Data provided:
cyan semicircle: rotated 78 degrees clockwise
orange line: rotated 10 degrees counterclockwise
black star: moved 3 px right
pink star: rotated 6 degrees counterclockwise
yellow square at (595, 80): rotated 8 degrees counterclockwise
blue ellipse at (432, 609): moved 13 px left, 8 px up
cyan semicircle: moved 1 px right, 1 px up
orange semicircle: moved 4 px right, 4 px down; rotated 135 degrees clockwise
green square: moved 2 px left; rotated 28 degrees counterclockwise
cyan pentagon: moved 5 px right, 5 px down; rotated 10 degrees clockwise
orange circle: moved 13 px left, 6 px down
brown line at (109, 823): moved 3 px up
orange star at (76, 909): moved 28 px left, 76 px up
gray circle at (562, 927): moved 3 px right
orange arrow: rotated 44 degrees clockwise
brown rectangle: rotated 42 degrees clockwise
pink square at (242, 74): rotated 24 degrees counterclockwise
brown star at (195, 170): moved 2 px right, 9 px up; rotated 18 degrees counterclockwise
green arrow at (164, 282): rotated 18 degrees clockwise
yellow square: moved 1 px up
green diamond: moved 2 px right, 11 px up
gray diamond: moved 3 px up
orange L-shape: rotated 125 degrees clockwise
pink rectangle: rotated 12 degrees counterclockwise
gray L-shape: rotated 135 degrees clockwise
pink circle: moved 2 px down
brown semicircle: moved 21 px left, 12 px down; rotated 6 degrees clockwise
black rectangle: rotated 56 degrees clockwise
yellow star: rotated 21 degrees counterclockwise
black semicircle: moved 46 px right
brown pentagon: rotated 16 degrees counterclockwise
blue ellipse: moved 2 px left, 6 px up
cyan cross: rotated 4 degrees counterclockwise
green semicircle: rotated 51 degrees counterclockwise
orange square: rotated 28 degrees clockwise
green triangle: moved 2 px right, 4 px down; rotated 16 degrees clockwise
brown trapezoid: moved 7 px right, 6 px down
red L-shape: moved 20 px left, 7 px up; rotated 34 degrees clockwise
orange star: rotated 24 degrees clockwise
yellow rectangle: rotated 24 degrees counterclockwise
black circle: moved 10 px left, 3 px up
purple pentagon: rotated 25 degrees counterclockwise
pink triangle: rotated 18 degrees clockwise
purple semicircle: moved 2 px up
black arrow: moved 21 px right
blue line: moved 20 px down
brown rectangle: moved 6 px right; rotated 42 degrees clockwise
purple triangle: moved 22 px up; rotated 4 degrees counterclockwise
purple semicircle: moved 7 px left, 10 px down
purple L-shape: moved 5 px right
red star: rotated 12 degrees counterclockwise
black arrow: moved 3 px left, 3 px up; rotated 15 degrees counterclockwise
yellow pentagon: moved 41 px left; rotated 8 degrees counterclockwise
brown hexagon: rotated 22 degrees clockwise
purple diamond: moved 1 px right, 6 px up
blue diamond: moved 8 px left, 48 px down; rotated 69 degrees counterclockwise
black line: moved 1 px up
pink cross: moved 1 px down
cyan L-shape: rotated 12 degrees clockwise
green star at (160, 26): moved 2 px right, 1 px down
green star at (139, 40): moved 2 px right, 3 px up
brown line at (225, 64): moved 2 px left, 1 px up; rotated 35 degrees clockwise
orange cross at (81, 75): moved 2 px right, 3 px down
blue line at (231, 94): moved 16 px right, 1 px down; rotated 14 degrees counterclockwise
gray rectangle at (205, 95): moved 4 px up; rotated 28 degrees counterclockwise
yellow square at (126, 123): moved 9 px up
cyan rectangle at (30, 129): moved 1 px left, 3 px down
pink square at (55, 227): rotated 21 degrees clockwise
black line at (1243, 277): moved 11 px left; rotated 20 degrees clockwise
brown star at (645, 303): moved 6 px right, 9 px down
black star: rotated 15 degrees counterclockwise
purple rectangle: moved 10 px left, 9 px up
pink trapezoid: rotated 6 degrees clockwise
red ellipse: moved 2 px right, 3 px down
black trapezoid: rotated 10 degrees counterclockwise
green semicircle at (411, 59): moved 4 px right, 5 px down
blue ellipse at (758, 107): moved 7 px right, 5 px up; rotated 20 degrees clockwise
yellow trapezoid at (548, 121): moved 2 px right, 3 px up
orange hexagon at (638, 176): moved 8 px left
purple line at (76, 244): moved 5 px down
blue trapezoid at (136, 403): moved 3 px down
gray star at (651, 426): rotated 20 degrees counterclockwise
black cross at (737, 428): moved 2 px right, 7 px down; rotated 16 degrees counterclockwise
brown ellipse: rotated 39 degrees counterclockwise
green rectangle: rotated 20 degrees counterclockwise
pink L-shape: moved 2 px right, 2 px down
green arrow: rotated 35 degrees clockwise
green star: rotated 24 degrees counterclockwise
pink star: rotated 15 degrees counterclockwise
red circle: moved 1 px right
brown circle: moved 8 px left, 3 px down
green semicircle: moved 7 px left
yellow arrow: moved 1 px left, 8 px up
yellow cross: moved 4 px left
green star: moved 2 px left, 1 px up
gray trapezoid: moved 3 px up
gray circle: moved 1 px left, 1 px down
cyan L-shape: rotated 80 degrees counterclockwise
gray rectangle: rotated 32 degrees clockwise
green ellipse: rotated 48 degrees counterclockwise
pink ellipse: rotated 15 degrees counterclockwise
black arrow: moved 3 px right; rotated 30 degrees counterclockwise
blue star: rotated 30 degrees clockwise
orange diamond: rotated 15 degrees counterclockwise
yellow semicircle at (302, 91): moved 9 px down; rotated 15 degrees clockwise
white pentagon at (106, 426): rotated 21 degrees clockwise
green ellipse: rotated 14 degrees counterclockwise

What to work on: Write each line above out exactly.

Written reply:
cyan semicircle: rotated 78 degrees clockwise
orange line: rotated 10 degrees counterclockwise
black star: moved 3 px right
pink star: rotated 6 degrees counterclockwise
yellow square at (595, 80): rotated 8 degrees counterclockwise
blue ellipse at (432, 609): moved 13 px left, 8 px up
cyan semicircle: moved 1 px right, 1 px up
orange semicircle: moved 4 px right, 4 px down; rotated 135 degrees clockwise
green square: moved 2 px left; rotated 28 degrees counterclockwise
cyan pentagon: moved 5 px right, 5 px down; rotated 10 degrees clockwise
orange circle: moved 13 px left, 6 px down
brown line at (109, 823): moved 3 px up
orange star at (76, 909): moved 28 px left, 76 px up
gray circle at (562, 927): moved 3 px right
orange arrow: rotated 44 degrees clockwise
brown rectangle: rotated 42 degrees clockwise
pink square at (242, 74): rotated 24 degrees counterclockwise
brown star at (195, 170): moved 2 px right, 9 px up; rotated 18 degrees counterclockwise
green arrow at (164, 282): rotated 18 degrees clockwise
yellow square: moved 1 px up
green diamond: moved 2 px right, 11 px up
gray diamond: moved 3 px up
orange L-shape: rotated 125 degrees clockwise
pink rectangle: rotated 12 degrees counterclockwise
gray L-shape: rotated 135 degrees clockwise
pink circle: moved 2 px down
brown semicircle: moved 21 px left, 12 px down; rotated 6 degrees clockwise
black rectangle: rotated 56 degrees clockwise
yellow star: rotated 21 degrees counterclockwise
black semicircle: moved 46 px right
brown pentagon: rotated 16 degrees counterclockwise
blue ellipse: moved 2 px left, 6 px up
cyan cross: rotated 4 degrees counterclockwise
green semicircle: rotated 51 degrees counterclockwise
orange square: rotated 28 degrees clockwise
green triangle: moved 2 px right, 4 px down; rotated 16 degrees clockwise
brown trapezoid: moved 7 px right, 6 px down
red L-shape: moved 20 px left, 7 px up; rotated 34 degrees clockwise
orange star: rotated 24 degrees clockwise
yellow rectangle: rotated 24 degrees counterclockwise
black circle: moved 10 px left, 3 px up
purple pentagon: rotated 25 degrees counterclockwise
pink triangle: rotated 18 degrees clockwise
purple semicircle: moved 2 px up
black arrow: moved 21 px right
blue line: moved 20 px down
brown rectangle: moved 6 px right; rotated 42 degrees clockwise
purple triangle: moved 22 px up; rotated 4 degrees counterclockwise
purple semicircle: moved 7 px left, 10 px down
purple L-shape: moved 5 px right
red star: rotated 12 degrees counterclockwise
black arrow: moved 3 px left, 3 px up; rotated 15 degrees counterclockwise
yellow pentagon: moved 41 px left; rotated 8 degrees counterclockwise
brown hexagon: rotated 22 degrees clockwise
purple diamond: moved 1 px right, 6 px up
blue diamond: moved 8 px left, 48 px down; rotated 69 degrees counterclockwise
black line: moved 1 px up
pink cross: moved 1 px down
cyan L-shape: rotated 12 degrees clockwise
green star at (160, 26): moved 2 px right, 1 px down
green star at (139, 40): moved 2 px right, 3 px up
brown line at (225, 64): moved 2 px left, 1 px up; rotated 35 degrees clockwise
orange cross at (81, 75): moved 2 px right, 3 px down
blue line at (231, 94): moved 16 px right, 1 px down; rotated 14 degrees counterclockwise
gray rectangle at (205, 95): moved 4 px up; rotated 28 degrees counterclockwise
yellow square at (126, 123): moved 9 px up
cyan rectangle at (30, 129): moved 1 px left, 3 px down
pink square at (55, 227): rotated 21 degrees clockwise
black line at (1243, 277): moved 11 px left; rotated 20 degrees clockwise
brown star at (645, 303): moved 6 px right, 9 px down
black star: rotated 15 degrees counterclockwise
purple rectangle: moved 10 px left, 9 px up
pink trapezoid: rotated 6 degrees clockwise
red ellipse: moved 2 px right, 3 px down
black trapezoid: rotated 10 degrees counterclockwise
green semicircle at (411, 59): moved 4 px right, 5 px down
blue ellipse at (758, 107): moved 7 px right, 5 px up; rotated 20 degrees clockwise
yellow trapezoid at (548, 121): moved 2 px right, 3 px up
orange hexagon at (638, 176): moved 8 px left
purple line at (76, 244): moved 5 px down
blue trapezoid at (136, 403): moved 3 px down
gray star at (651, 426): rotated 20 degrees counterclockwise
black cross at (737, 428): moved 2 px right, 7 px down; rotated 16 degrees counterclockwise
brown ellipse: rotated 39 degrees counterclockwise
green rectangle: rotated 20 degrees counterclockwise
pink L-shape: moved 2 px right, 2 px down
green arrow: rotated 35 degrees clockwise
green star: rotated 24 degrees counterclockwise
pink star: rotated 15 degrees counterclockwise
red circle: moved 1 px right
brown circle: moved 8 px left, 3 px down
green semicircle: moved 7 px left
yellow arrow: moved 1 px left, 8 px up
yellow cross: moved 4 px left
green star: moved 2 px left, 1 px up
gray trapezoid: moved 3 px up
gray circle: moved 1 px left, 1 px down
cyan L-shape: rotated 80 degrees counterclockwise
gray rectangle: rotated 32 degrees clockwise
green ellipse: rotated 48 degrees counterclockwise
pink ellipse: rotated 15 degrees counterclockwise
black arrow: moved 3 px right; rotated 30 degrees counterclockwise
blue star: rotated 30 degrees clockwise
orange diamond: rotated 15 degrees counterclockwise
yellow semicircle at (302, 91): moved 9 px down; rotated 15 degrees clockwise
white pentagon at (106, 426): rotated 21 degrees clockwise
green ellipse: rotated 14 degrees counterclockwise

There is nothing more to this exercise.